## [DATASET]
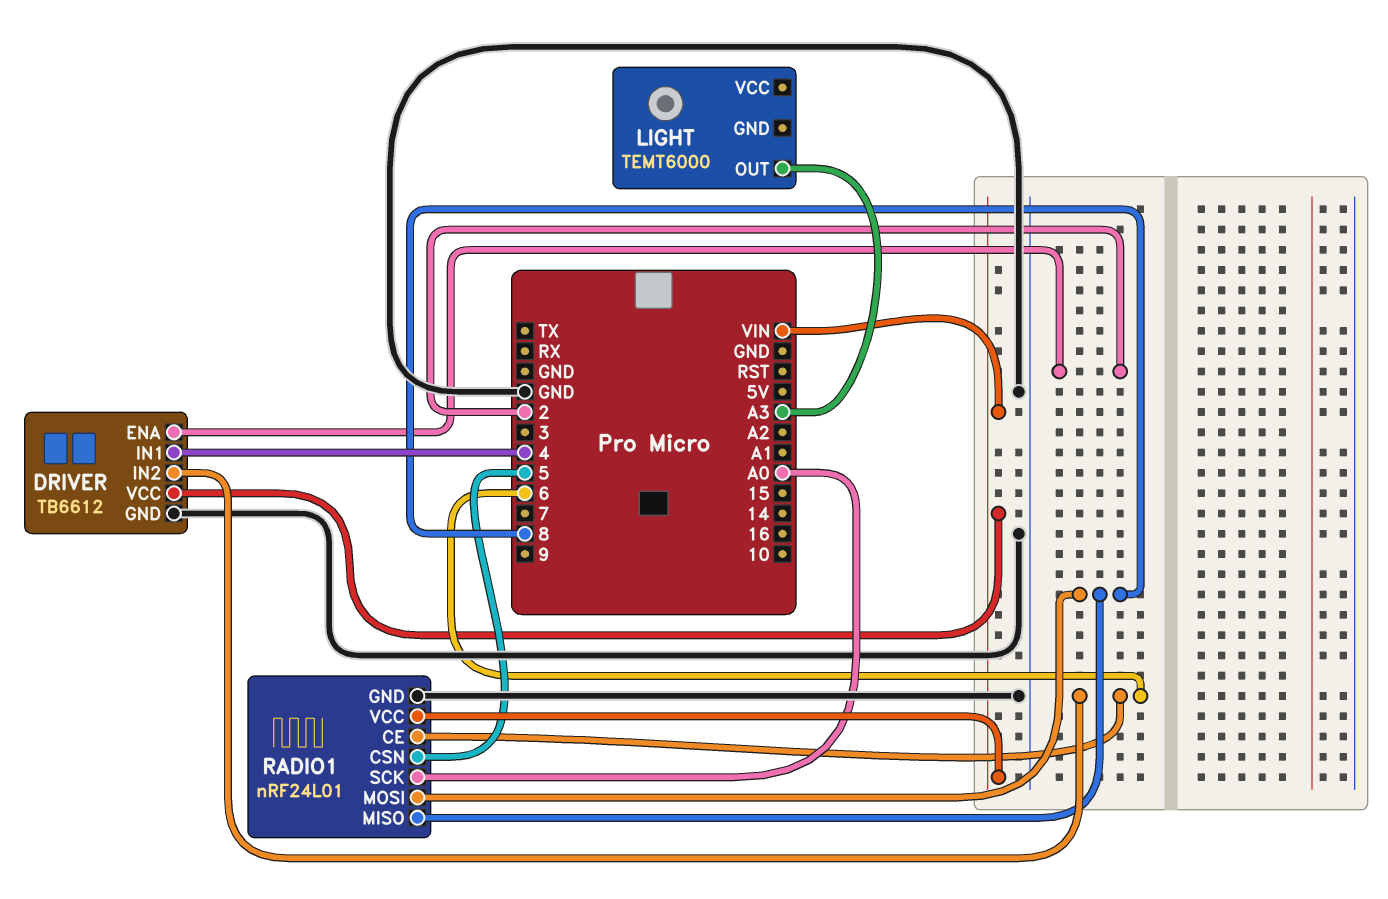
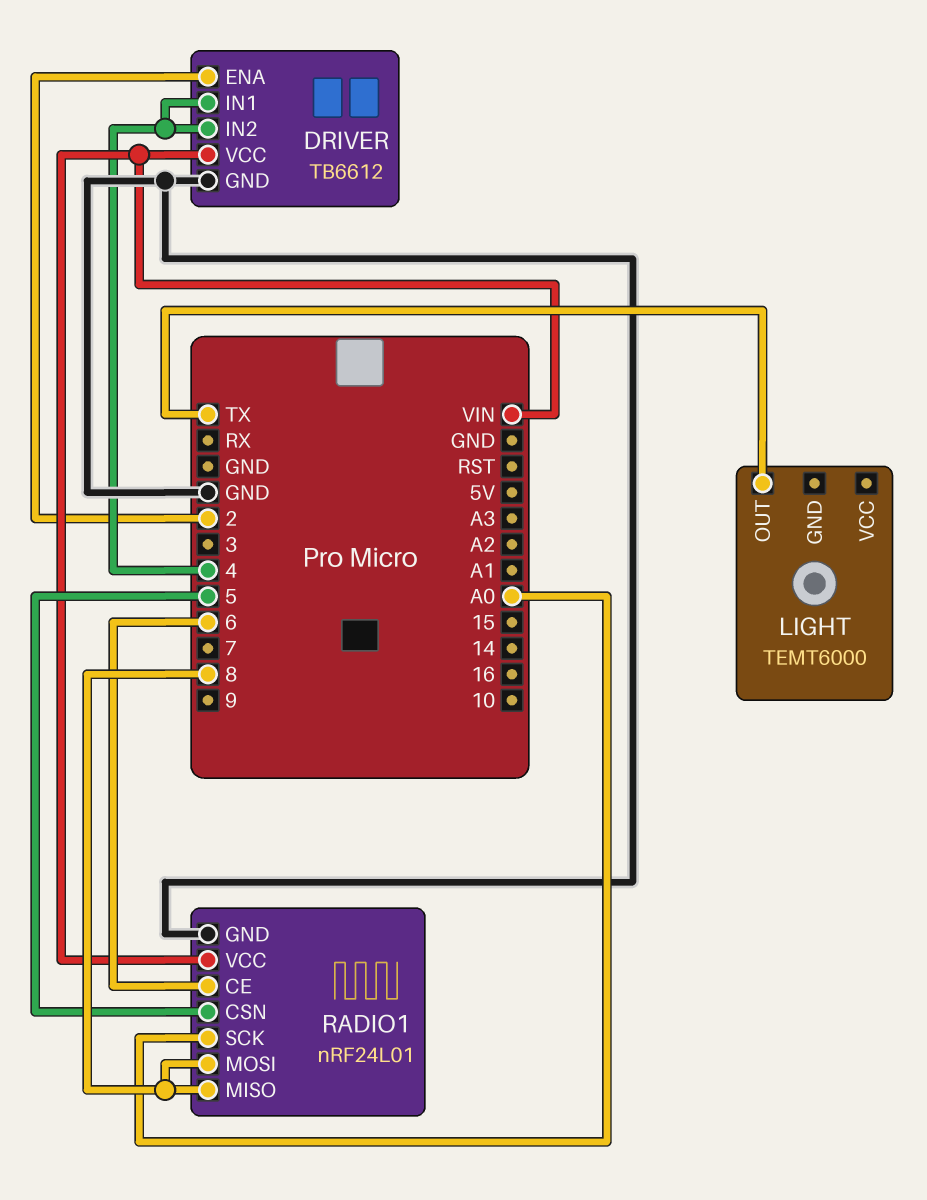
DRIVER pin IN2: 6 -> 4
LIGHT pin OUT: A3 -> TX

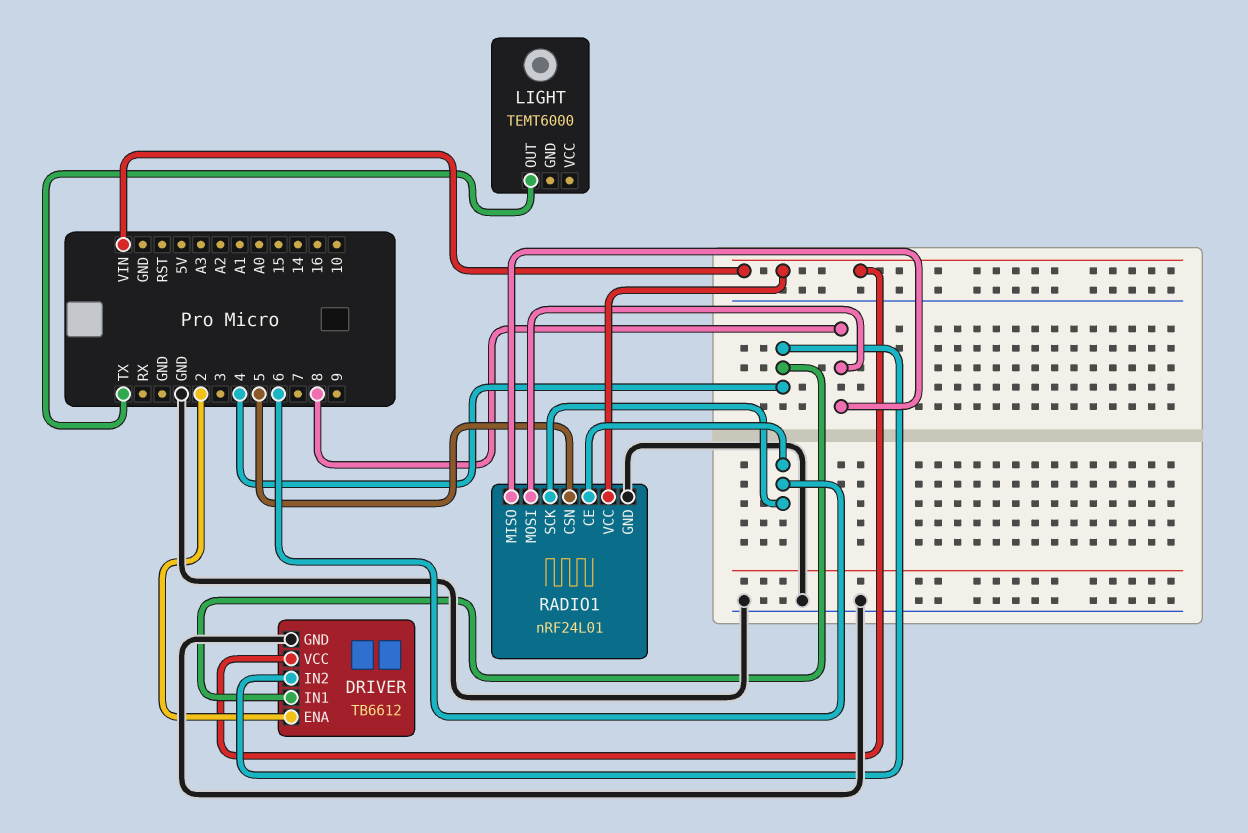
RADIO1 pin SCK: A0 -> 6

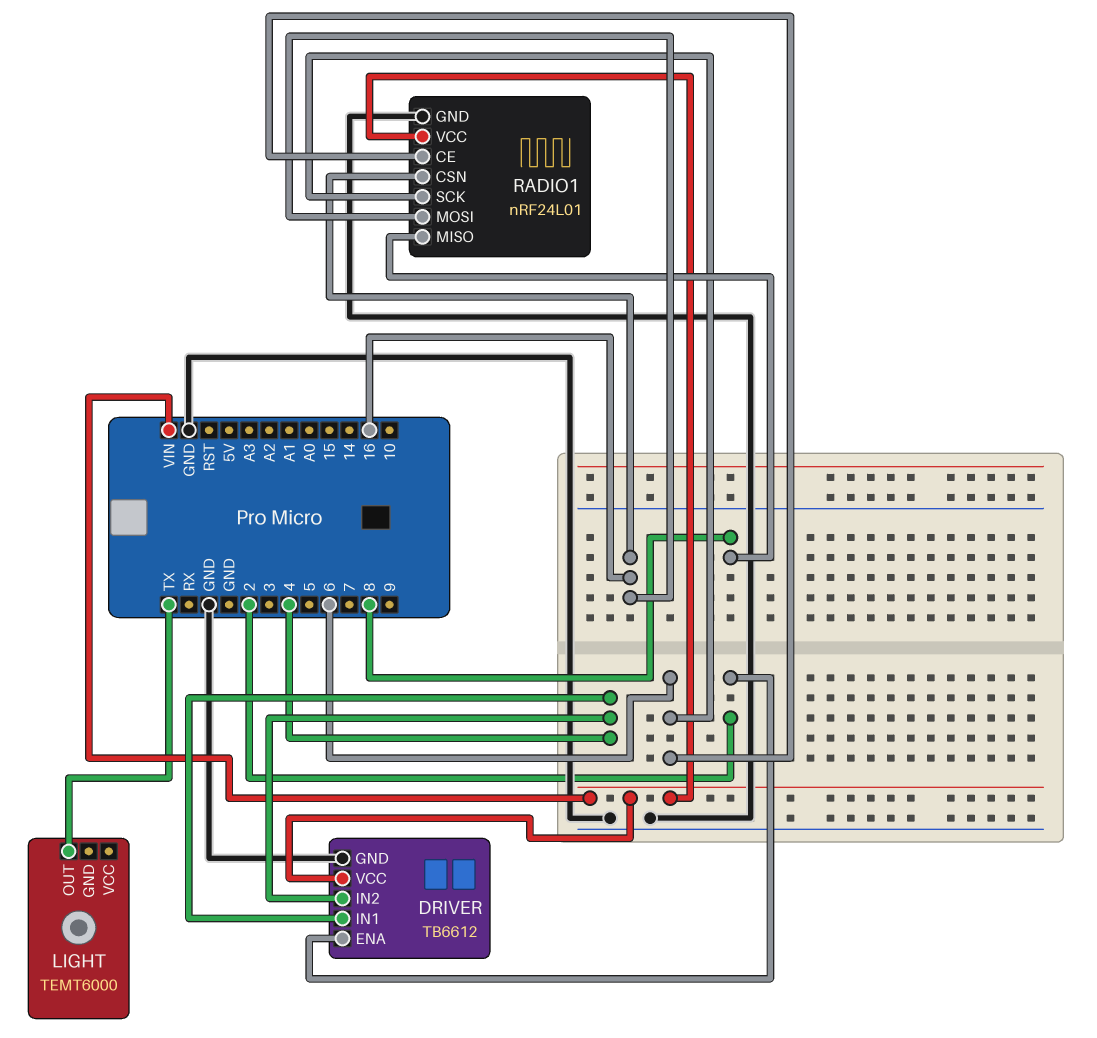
RADIO1 pin CSN: 5 -> 16
RADIO1 pin MOSI: 8 -> 16

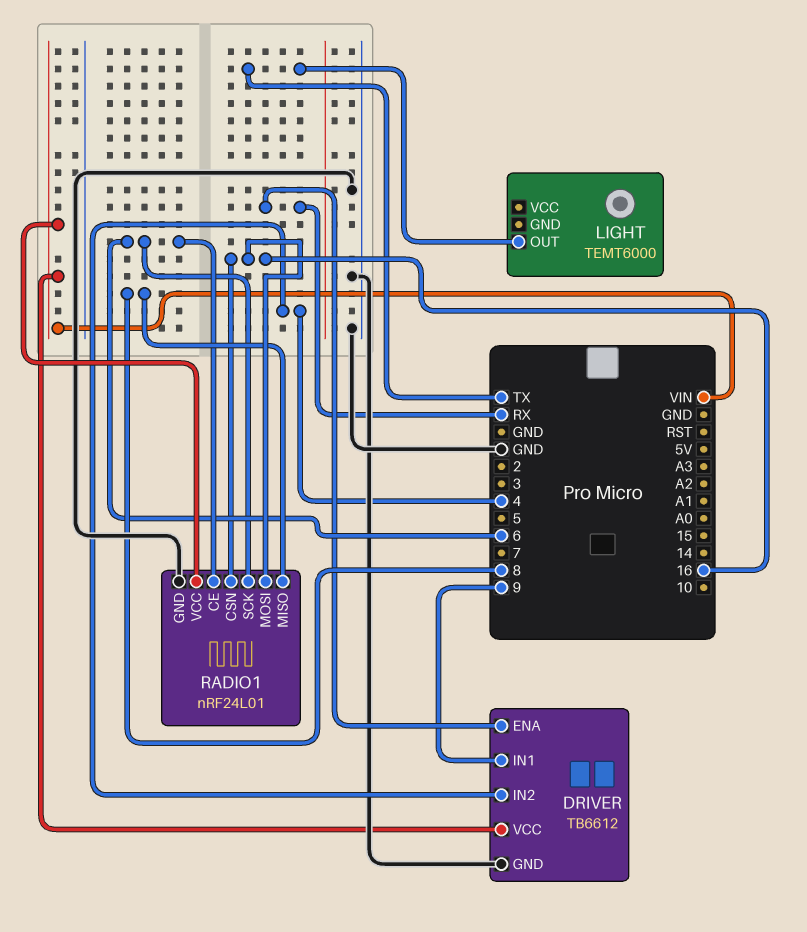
DRIVER pin ENA: 2 -> RX
DRIVER pin IN1: 4 -> 9

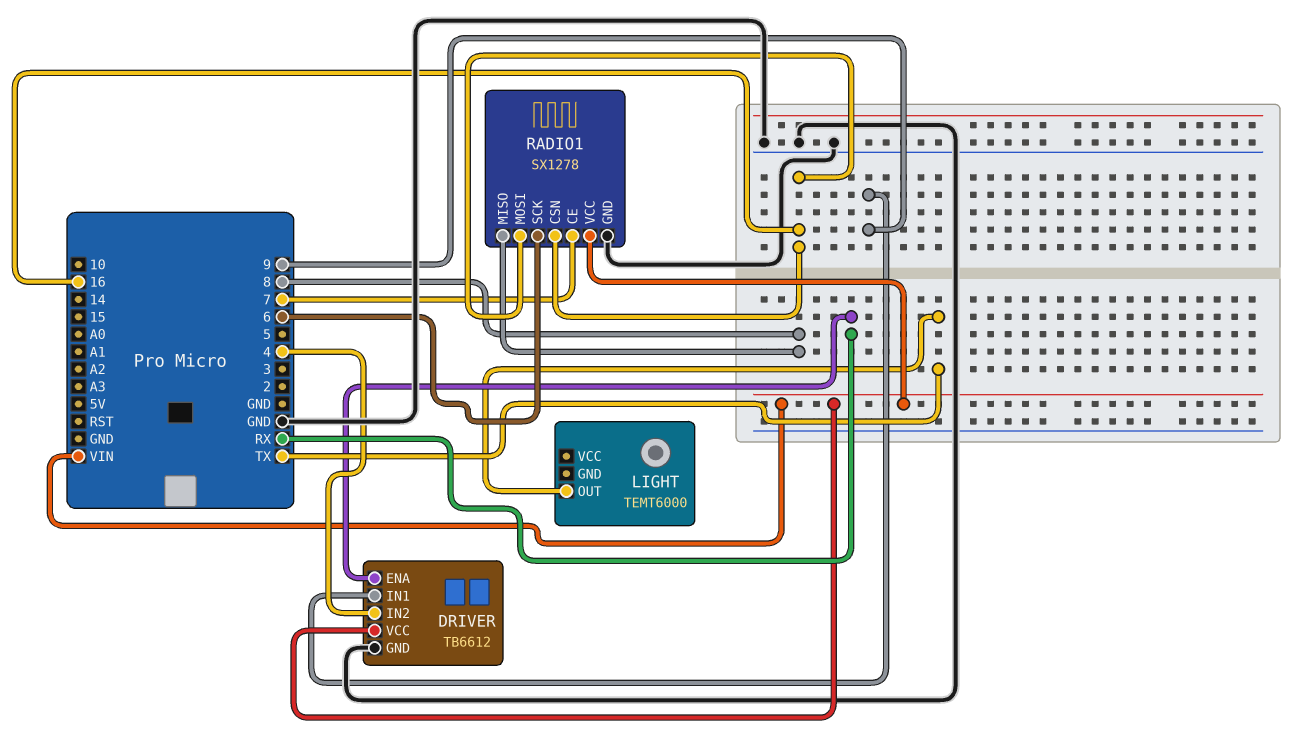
RADIO1: nRF24L01 -> SX1278
RADIO1 pin CE: 6 -> 7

## [TASK DIRECTIONS]
The lines to copy run from the line containing "LIGHT pin OUT: A3 -> TX" through the end of the data above; copy exactly those, minus the pictures.

## [SOLUTION TO THIS TASK]
LIGHT pin OUT: A3 -> TX

RADIO1 pin SCK: A0 -> 6

RADIO1 pin CSN: 5 -> 16
RADIO1 pin MOSI: 8 -> 16

DRIVER pin ENA: 2 -> RX
DRIVER pin IN1: 4 -> 9

RADIO1: nRF24L01 -> SX1278
RADIO1 pin CE: 6 -> 7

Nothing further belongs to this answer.